Scene images with change listings
"""

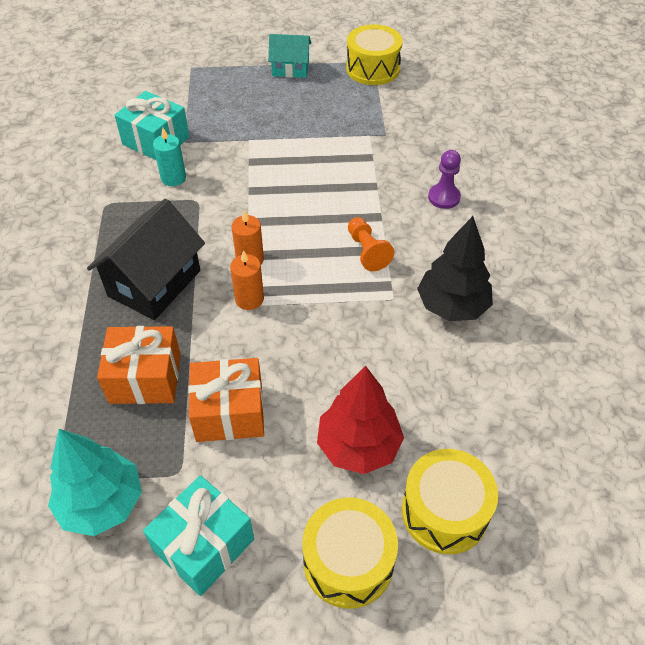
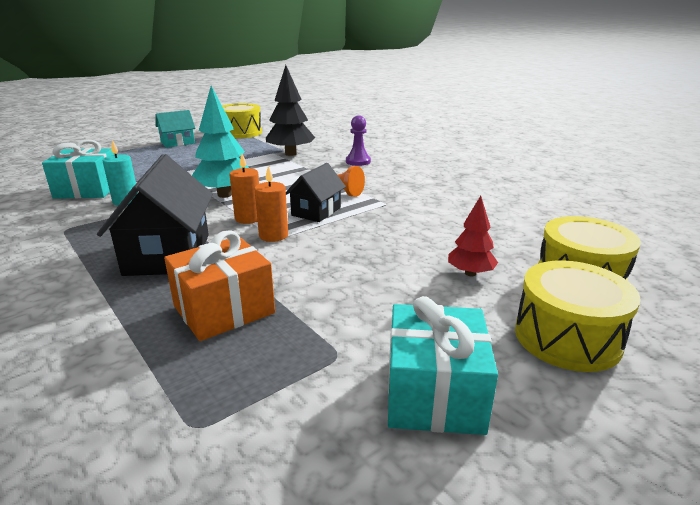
camera: 35 degrees left, 25 degrees down
(102, 503) = (277, 420): turquoise tree -> turquoise tree (224, 195)
(229, 412) = (338, 297): orange gift -> none
(316, 278) = (316, 211): none -> black house
(358, 446) = (470, 273): red tree -> red tree, size x0.57
(452, 306) = (429, 195): black tree -> black tree (290, 154)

"""

-- TASK REQUIREMENTS --
Keep only the lines from the line with "(229, 412) = (338, 297): orange gift -> none" to the end of the records above, and repeat them exactly.

-- WORKED SOLUTION --
(229, 412) = (338, 297): orange gift -> none
(316, 278) = (316, 211): none -> black house
(358, 446) = (470, 273): red tree -> red tree, size x0.57
(452, 306) = (429, 195): black tree -> black tree (290, 154)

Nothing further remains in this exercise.